━━━ Provided records

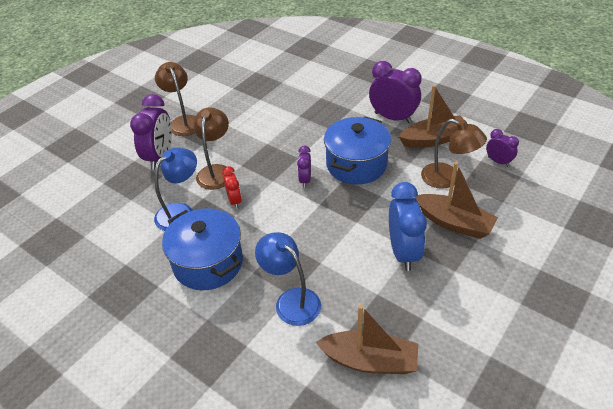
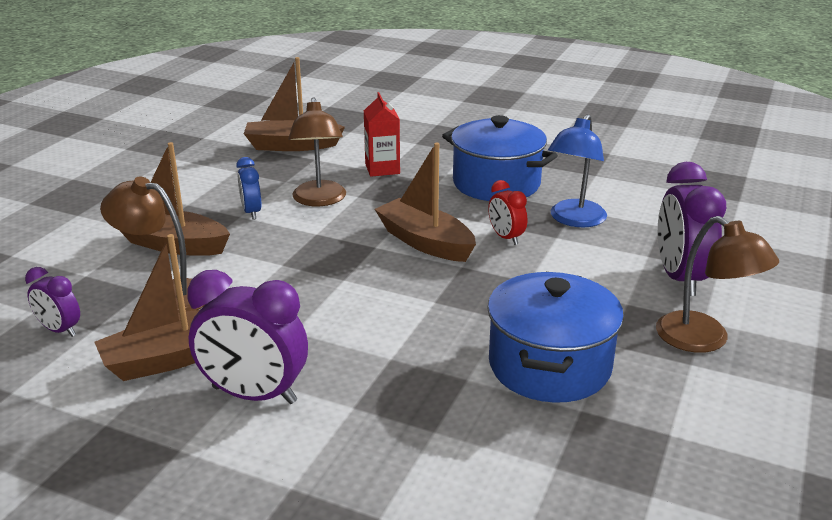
camera: 165 degrees right, 15 degrees down
brown lamp [194,107,229,190] -> brown lamp moved to [288,97,346,206]
blue lamp [255,232,321,326] -> red carton [364,92,400,177]
purple clock [297,146,311,188] -> none
blue pot [324,116,391,184] -> blue pot moved to [487,272,624,403]
blue clock [389,182,427,271] -> blue clock [236,157,261,219], size x0.54
none -> brown boat [375,143,476,262]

━━━━━━

# [Goal of the exercise]
Every line above that holds the string "brown" should be copied into the answer.

# [Response box]
brown lamp [194,107,229,190] -> brown lamp moved to [288,97,346,206]
none -> brown boat [375,143,476,262]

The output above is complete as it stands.